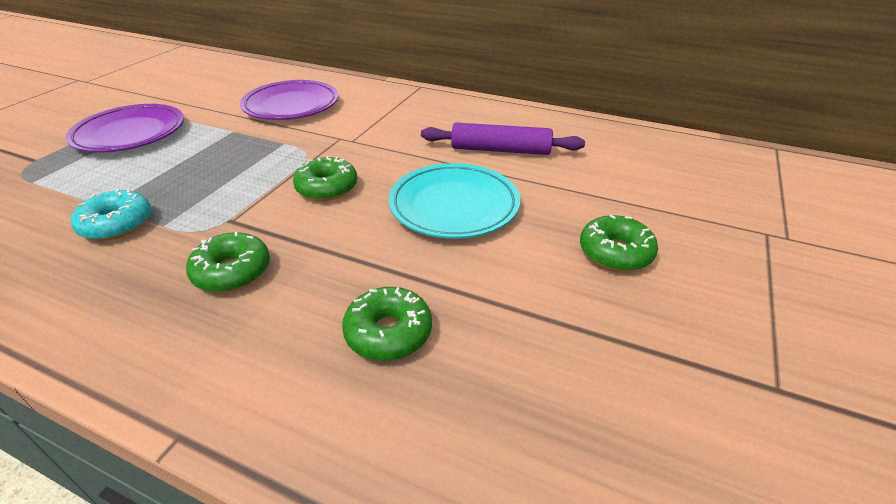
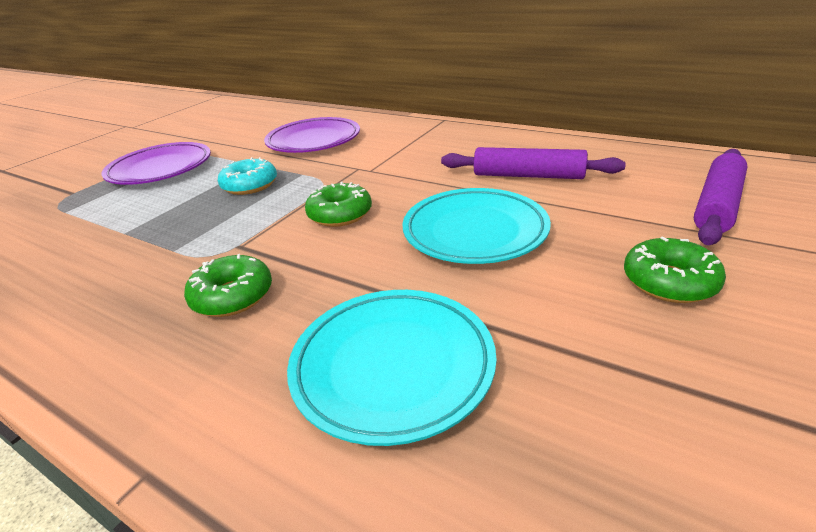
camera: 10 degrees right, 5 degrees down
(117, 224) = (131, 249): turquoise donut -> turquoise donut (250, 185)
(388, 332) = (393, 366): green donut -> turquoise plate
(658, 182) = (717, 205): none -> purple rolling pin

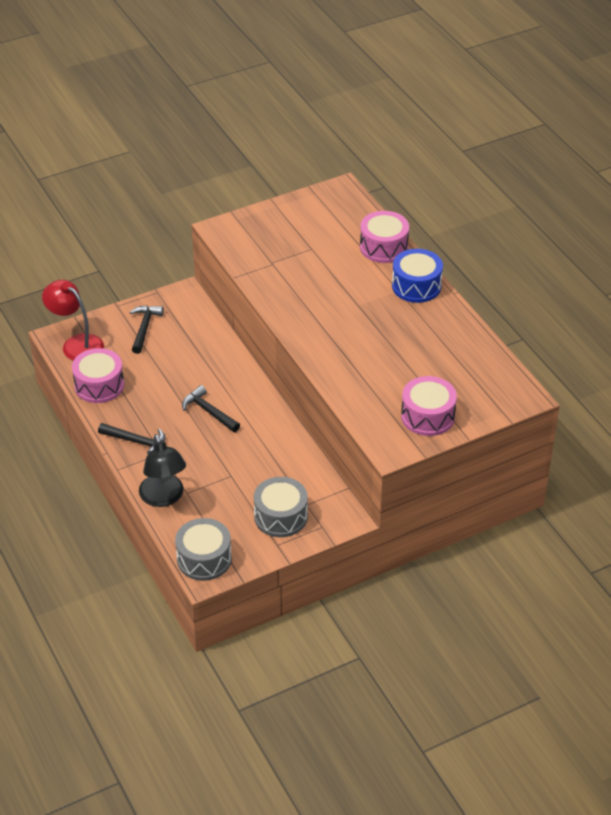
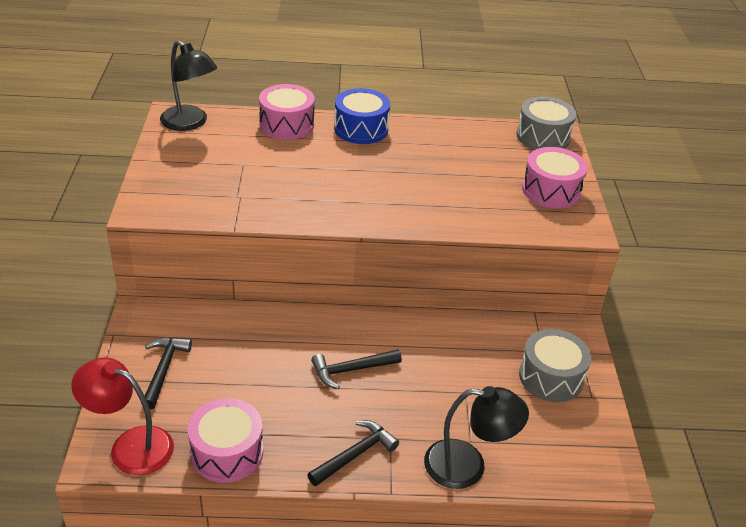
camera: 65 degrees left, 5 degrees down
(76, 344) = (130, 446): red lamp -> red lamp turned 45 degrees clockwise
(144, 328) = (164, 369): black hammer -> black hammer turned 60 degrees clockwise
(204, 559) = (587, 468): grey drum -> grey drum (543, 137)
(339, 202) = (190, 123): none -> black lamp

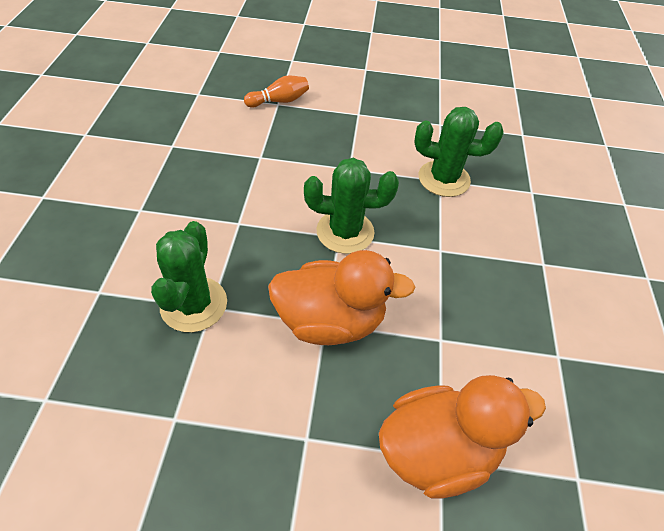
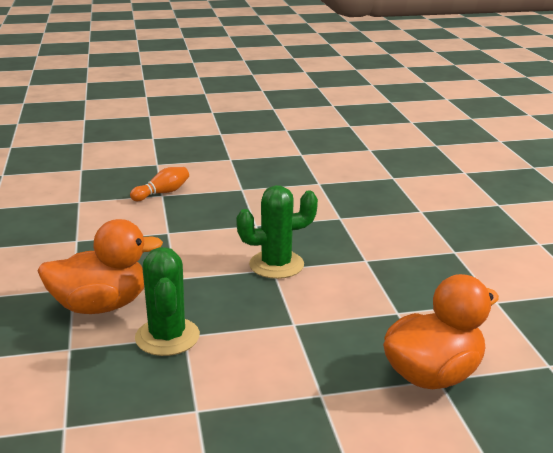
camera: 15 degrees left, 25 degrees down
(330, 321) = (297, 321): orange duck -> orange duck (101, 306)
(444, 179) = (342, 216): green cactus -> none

---

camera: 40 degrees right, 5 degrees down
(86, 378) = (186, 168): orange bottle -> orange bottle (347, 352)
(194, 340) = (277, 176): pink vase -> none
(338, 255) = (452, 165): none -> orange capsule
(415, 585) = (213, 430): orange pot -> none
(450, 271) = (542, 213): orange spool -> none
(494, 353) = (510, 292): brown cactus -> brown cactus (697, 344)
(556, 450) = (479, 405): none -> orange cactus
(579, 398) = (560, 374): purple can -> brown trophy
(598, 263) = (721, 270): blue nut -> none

--

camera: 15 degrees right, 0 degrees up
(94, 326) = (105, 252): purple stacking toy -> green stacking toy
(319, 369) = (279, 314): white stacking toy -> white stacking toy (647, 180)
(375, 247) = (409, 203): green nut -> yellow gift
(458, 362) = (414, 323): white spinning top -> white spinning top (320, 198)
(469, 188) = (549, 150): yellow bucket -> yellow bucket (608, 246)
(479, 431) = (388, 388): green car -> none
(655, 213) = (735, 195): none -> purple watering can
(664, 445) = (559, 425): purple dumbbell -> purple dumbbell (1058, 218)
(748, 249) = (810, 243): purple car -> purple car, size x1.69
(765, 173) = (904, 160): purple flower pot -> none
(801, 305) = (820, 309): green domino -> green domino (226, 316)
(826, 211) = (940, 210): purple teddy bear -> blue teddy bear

■ Task ■
Which lines above run from the one containing "(494, 353) = (510, 292): brown" down to the one containing "(598, 263) = (721, 270): blue nut -> none"? Repeat exactly those, both ends included, and nothing else.

■ Response below ■
(494, 353) = (510, 292): brown cactus -> brown cactus (697, 344)
(556, 450) = (479, 405): none -> orange cactus
(579, 398) = (560, 374): purple can -> brown trophy
(598, 263) = (721, 270): blue nut -> none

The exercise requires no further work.